TASK DIRECTIONS — Among the lines below, take the one holding "camera: 10 degrees right, 5 degrees up", the one holding "(211, 354) = (276, 368): red", and all lines between them. Set them down exactly.
======== INFORMATION SHOWN
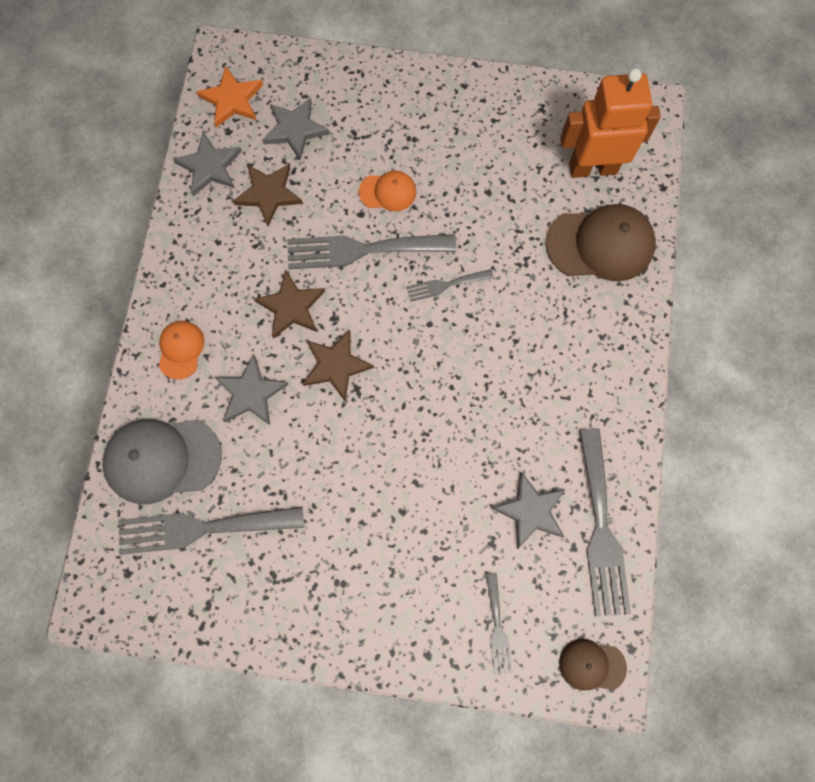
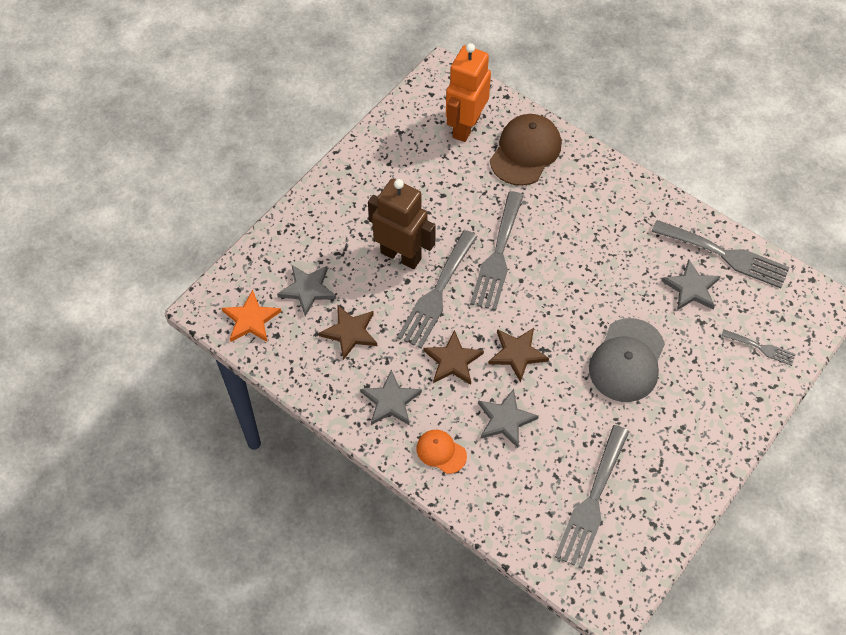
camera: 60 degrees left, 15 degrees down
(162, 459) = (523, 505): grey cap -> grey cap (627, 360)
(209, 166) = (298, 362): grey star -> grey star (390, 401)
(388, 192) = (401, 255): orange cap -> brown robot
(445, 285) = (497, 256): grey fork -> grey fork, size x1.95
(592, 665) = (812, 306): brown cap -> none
================
======== INFORMATION SHOWN
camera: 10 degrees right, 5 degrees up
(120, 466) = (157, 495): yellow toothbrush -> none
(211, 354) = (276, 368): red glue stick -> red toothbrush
================
EXERCISE RESULT —
camera: 10 degrees right, 5 degrees up
(120, 466) = (157, 495): yellow toothbrush -> none
(211, 354) = (276, 368): red glue stick -> red toothbrush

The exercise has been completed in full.